→ **SET TASK**
Rewrite these rows with every occurrence of "aerial image" replaced by "overhead image", keeping everything else unchanged and omitting the pictures.

[Stored data]
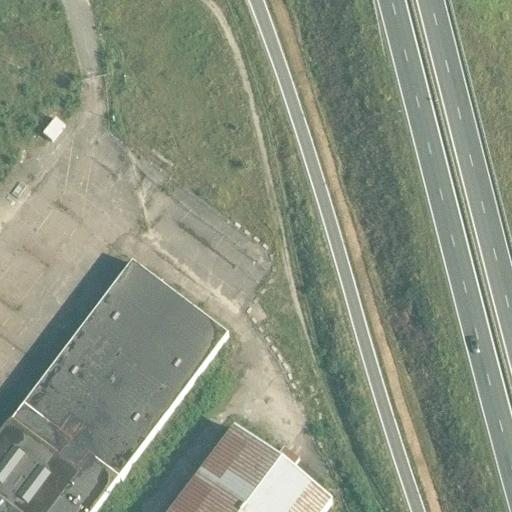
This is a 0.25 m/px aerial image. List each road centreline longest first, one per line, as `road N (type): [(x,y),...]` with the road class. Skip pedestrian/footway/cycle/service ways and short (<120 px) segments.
road 1 (trunk): [(253,0),(414,511)]
road 2 (trunk): [(390,0),(511,463)]
road 3 (trunk): [(511,319),(430,0)]
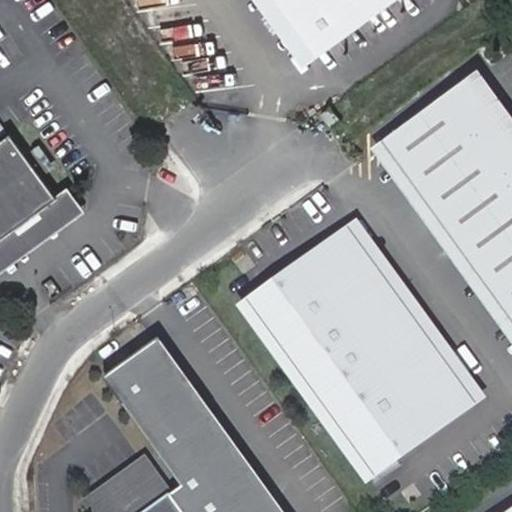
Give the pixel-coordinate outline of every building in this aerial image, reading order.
[(290,0),(328,50),(394,0),(290,0)] [(511,129),(483,89),(397,151),(511,310),(511,129)] [(0,244),(65,195),(17,131),(0,143),(0,244)] [(77,187),(0,244),(0,278),(93,208),(77,187)] [(361,236),(262,306),(385,478),(484,408),(361,236)] [(196,491),(180,502),(186,511),(281,511),(166,351),(120,384),(196,491)] [(152,464),(93,507),(96,511),(186,511),(180,502),(152,464)]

→ **ANSWER TO THE EXERCISE**
This is a 0.25 m/px overhead image. List each road centreline longest first, one per line, as `road N (type): [(x,y),...]` with the road class. Skip pedestrian/footway/cycle/service ways and short (<120 px) segments.
road 1 (trunk): [(253,0),(414,511)]
road 2 (trunk): [(390,0),(511,463)]
road 3 (trunk): [(511,319),(430,0)]
Give the pixel-coordinate outline of every building in this overhead image, reading order.
[(290,0),(328,50),(394,0),(290,0)] [(511,129),(483,89),(397,151),(511,310),(511,129)] [(0,244),(65,195),(17,131),(0,143),(0,244)] [(77,187),(0,244),(0,278),(93,208),(77,187)] [(361,236),(262,306),(385,478),(484,408),(361,236)] [(196,491),(180,502),(186,511),(281,511),(166,351),(120,384),(196,491)] [(152,464),(93,507),(96,511),(186,511),(180,502),(152,464)]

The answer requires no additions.